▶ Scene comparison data
Start of Block
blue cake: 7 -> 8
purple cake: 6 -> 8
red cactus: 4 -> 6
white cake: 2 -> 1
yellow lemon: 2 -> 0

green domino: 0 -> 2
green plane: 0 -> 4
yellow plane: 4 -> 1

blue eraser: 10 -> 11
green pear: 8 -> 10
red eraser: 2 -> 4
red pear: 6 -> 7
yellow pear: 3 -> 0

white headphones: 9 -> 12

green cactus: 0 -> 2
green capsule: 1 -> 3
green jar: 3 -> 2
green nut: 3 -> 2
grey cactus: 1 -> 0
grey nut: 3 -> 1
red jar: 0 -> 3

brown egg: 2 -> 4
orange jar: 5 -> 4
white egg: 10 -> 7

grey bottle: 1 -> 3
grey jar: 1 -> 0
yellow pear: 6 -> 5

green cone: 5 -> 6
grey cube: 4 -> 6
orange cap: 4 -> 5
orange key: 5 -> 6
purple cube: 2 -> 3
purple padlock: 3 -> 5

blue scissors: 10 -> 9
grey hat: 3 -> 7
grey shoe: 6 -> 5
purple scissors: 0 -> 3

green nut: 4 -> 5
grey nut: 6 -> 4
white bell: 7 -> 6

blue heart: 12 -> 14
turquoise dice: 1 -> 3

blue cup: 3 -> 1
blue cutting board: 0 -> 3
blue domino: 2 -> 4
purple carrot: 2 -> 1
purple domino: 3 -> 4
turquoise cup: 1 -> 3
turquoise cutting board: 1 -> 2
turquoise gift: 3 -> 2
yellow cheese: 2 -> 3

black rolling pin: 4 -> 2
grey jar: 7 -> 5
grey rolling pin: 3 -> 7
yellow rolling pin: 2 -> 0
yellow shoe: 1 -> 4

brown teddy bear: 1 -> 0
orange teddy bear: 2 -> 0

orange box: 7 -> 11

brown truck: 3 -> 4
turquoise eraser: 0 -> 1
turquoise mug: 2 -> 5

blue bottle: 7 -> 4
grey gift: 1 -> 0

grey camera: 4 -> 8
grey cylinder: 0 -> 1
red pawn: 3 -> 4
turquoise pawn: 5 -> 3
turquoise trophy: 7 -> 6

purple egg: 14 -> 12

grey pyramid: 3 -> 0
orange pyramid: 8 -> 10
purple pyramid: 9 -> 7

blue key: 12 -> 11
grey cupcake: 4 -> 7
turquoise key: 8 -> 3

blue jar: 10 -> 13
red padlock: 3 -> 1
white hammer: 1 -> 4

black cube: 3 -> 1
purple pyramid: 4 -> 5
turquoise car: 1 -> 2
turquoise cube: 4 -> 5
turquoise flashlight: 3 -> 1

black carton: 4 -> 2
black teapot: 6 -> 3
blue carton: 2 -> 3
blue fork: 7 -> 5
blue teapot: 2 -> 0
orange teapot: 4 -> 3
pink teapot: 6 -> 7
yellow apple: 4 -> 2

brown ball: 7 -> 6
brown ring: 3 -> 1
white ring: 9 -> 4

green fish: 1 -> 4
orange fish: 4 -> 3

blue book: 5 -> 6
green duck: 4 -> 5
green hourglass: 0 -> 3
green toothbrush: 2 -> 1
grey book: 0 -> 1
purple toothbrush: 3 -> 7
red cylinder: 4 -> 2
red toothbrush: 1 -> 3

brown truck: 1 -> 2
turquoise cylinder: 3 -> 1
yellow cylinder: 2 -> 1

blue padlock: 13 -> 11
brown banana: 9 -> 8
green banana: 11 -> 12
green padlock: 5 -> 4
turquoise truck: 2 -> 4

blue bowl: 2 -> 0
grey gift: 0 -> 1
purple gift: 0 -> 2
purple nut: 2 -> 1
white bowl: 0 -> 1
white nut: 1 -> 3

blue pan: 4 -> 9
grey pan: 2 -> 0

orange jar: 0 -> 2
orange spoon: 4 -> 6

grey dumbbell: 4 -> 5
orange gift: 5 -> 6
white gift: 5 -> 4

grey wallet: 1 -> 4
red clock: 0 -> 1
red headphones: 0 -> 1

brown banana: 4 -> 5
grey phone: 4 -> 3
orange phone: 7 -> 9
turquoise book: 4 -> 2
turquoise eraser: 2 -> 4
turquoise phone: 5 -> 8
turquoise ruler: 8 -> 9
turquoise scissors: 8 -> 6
End of Block
Every line of the data must appear again in the answer, exactly as written.

blue cake: 7 -> 8
purple cake: 6 -> 8
red cactus: 4 -> 6
white cake: 2 -> 1
yellow lemon: 2 -> 0

green domino: 0 -> 2
green plane: 0 -> 4
yellow plane: 4 -> 1

blue eraser: 10 -> 11
green pear: 8 -> 10
red eraser: 2 -> 4
red pear: 6 -> 7
yellow pear: 3 -> 0

white headphones: 9 -> 12

green cactus: 0 -> 2
green capsule: 1 -> 3
green jar: 3 -> 2
green nut: 3 -> 2
grey cactus: 1 -> 0
grey nut: 3 -> 1
red jar: 0 -> 3

brown egg: 2 -> 4
orange jar: 5 -> 4
white egg: 10 -> 7

grey bottle: 1 -> 3
grey jar: 1 -> 0
yellow pear: 6 -> 5

green cone: 5 -> 6
grey cube: 4 -> 6
orange cap: 4 -> 5
orange key: 5 -> 6
purple cube: 2 -> 3
purple padlock: 3 -> 5

blue scissors: 10 -> 9
grey hat: 3 -> 7
grey shoe: 6 -> 5
purple scissors: 0 -> 3

green nut: 4 -> 5
grey nut: 6 -> 4
white bell: 7 -> 6

blue heart: 12 -> 14
turquoise dice: 1 -> 3

blue cup: 3 -> 1
blue cutting board: 0 -> 3
blue domino: 2 -> 4
purple carrot: 2 -> 1
purple domino: 3 -> 4
turquoise cup: 1 -> 3
turquoise cutting board: 1 -> 2
turquoise gift: 3 -> 2
yellow cheese: 2 -> 3

black rolling pin: 4 -> 2
grey jar: 7 -> 5
grey rolling pin: 3 -> 7
yellow rolling pin: 2 -> 0
yellow shoe: 1 -> 4

brown teddy bear: 1 -> 0
orange teddy bear: 2 -> 0

orange box: 7 -> 11

brown truck: 3 -> 4
turquoise eraser: 0 -> 1
turquoise mug: 2 -> 5

blue bottle: 7 -> 4
grey gift: 1 -> 0

grey camera: 4 -> 8
grey cylinder: 0 -> 1
red pawn: 3 -> 4
turquoise pawn: 5 -> 3
turquoise trophy: 7 -> 6

purple egg: 14 -> 12

grey pyramid: 3 -> 0
orange pyramid: 8 -> 10
purple pyramid: 9 -> 7

blue key: 12 -> 11
grey cupcake: 4 -> 7
turquoise key: 8 -> 3

blue jar: 10 -> 13
red padlock: 3 -> 1
white hammer: 1 -> 4

black cube: 3 -> 1
purple pyramid: 4 -> 5
turquoise car: 1 -> 2
turquoise cube: 4 -> 5
turquoise flashlight: 3 -> 1

black carton: 4 -> 2
black teapot: 6 -> 3
blue carton: 2 -> 3
blue fork: 7 -> 5
blue teapot: 2 -> 0
orange teapot: 4 -> 3
pink teapot: 6 -> 7
yellow apple: 4 -> 2

brown ball: 7 -> 6
brown ring: 3 -> 1
white ring: 9 -> 4

green fish: 1 -> 4
orange fish: 4 -> 3

blue book: 5 -> 6
green duck: 4 -> 5
green hourglass: 0 -> 3
green toothbrush: 2 -> 1
grey book: 0 -> 1
purple toothbrush: 3 -> 7
red cylinder: 4 -> 2
red toothbrush: 1 -> 3

brown truck: 1 -> 2
turquoise cylinder: 3 -> 1
yellow cylinder: 2 -> 1

blue padlock: 13 -> 11
brown banana: 9 -> 8
green banana: 11 -> 12
green padlock: 5 -> 4
turquoise truck: 2 -> 4

blue bowl: 2 -> 0
grey gift: 0 -> 1
purple gift: 0 -> 2
purple nut: 2 -> 1
white bowl: 0 -> 1
white nut: 1 -> 3

blue pan: 4 -> 9
grey pan: 2 -> 0

orange jar: 0 -> 2
orange spoon: 4 -> 6

grey dumbbell: 4 -> 5
orange gift: 5 -> 6
white gift: 5 -> 4

grey wallet: 1 -> 4
red clock: 0 -> 1
red headphones: 0 -> 1

brown banana: 4 -> 5
grey phone: 4 -> 3
orange phone: 7 -> 9
turquoise book: 4 -> 2
turquoise eraser: 2 -> 4
turquoise phone: 5 -> 8
turquoise ruler: 8 -> 9
turquoise scissors: 8 -> 6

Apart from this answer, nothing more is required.